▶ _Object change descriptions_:
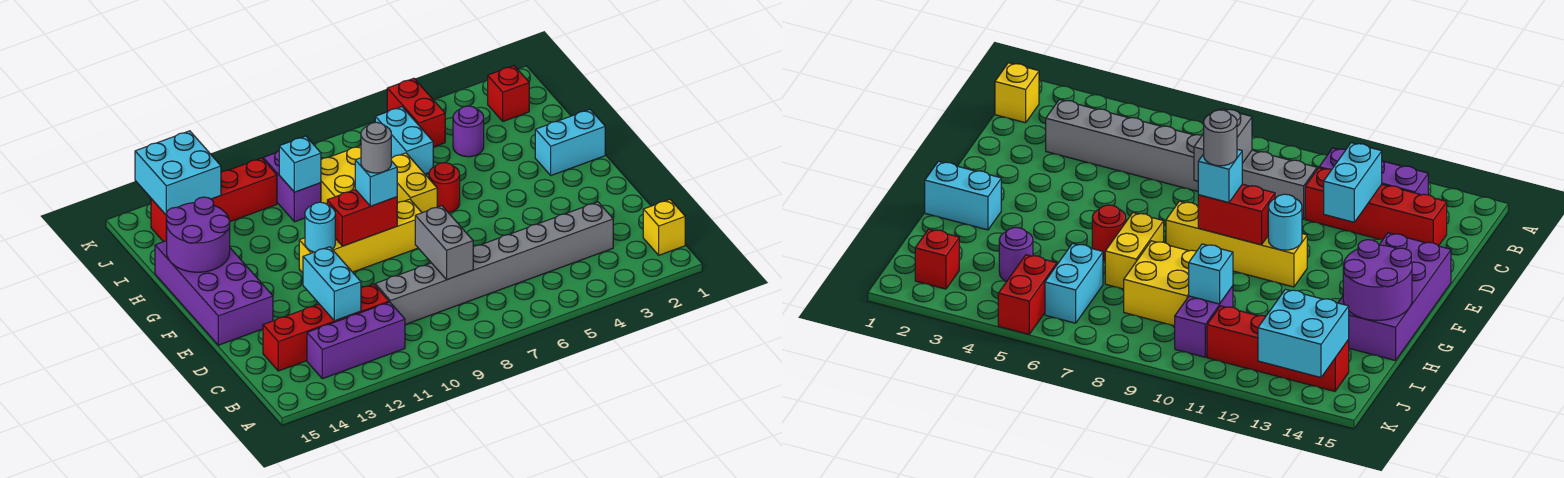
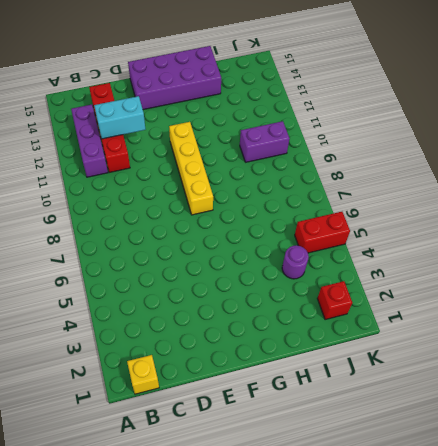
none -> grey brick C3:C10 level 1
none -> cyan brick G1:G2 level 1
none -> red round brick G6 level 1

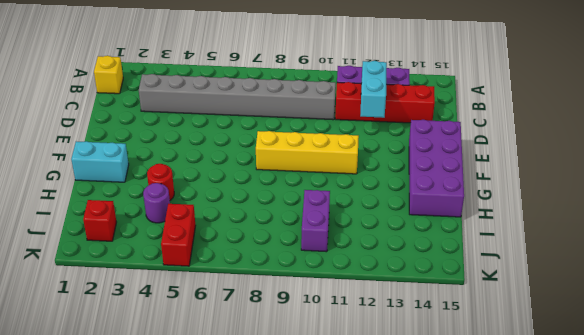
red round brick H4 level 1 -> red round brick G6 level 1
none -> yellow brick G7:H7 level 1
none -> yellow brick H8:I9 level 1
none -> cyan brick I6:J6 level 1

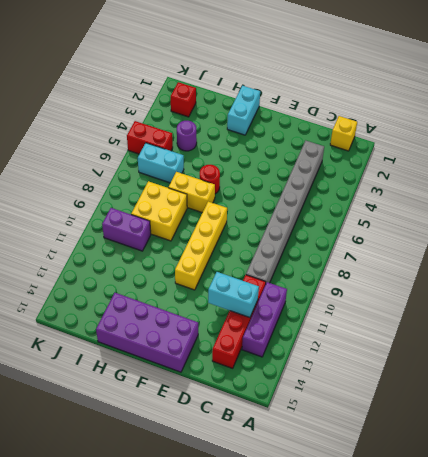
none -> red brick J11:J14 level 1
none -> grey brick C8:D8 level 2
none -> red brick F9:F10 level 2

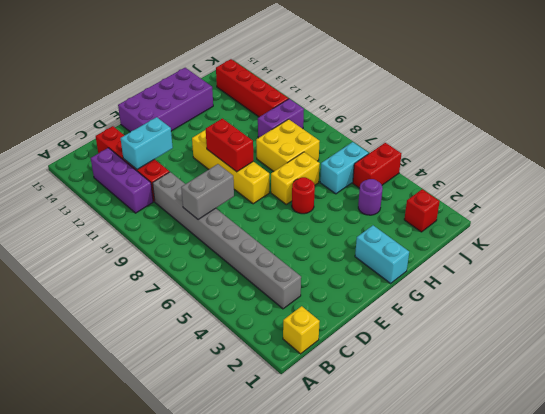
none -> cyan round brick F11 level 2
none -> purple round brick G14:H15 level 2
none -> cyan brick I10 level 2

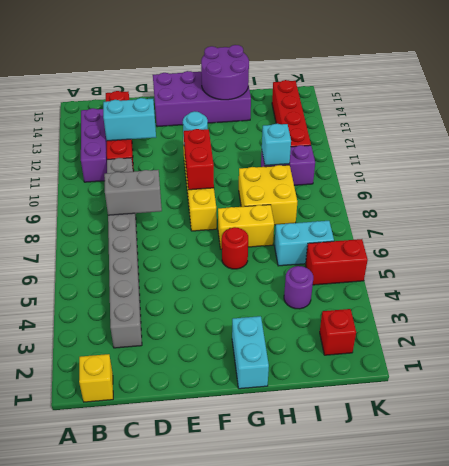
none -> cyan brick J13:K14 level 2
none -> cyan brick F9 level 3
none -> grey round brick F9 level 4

▶ _What you need to do_: The range to copy runs from the line with "none -> grey brick C8:D8 level 2" to the last line of the entries, both included; copy it exactly and leave out the pictures.

▶ _Response box_:
none -> grey brick C8:D8 level 2
none -> red brick F9:F10 level 2

none -> cyan round brick F11 level 2
none -> purple round brick G14:H15 level 2
none -> cyan brick I10 level 2

none -> cyan brick J13:K14 level 2
none -> cyan brick F9 level 3
none -> grey round brick F9 level 4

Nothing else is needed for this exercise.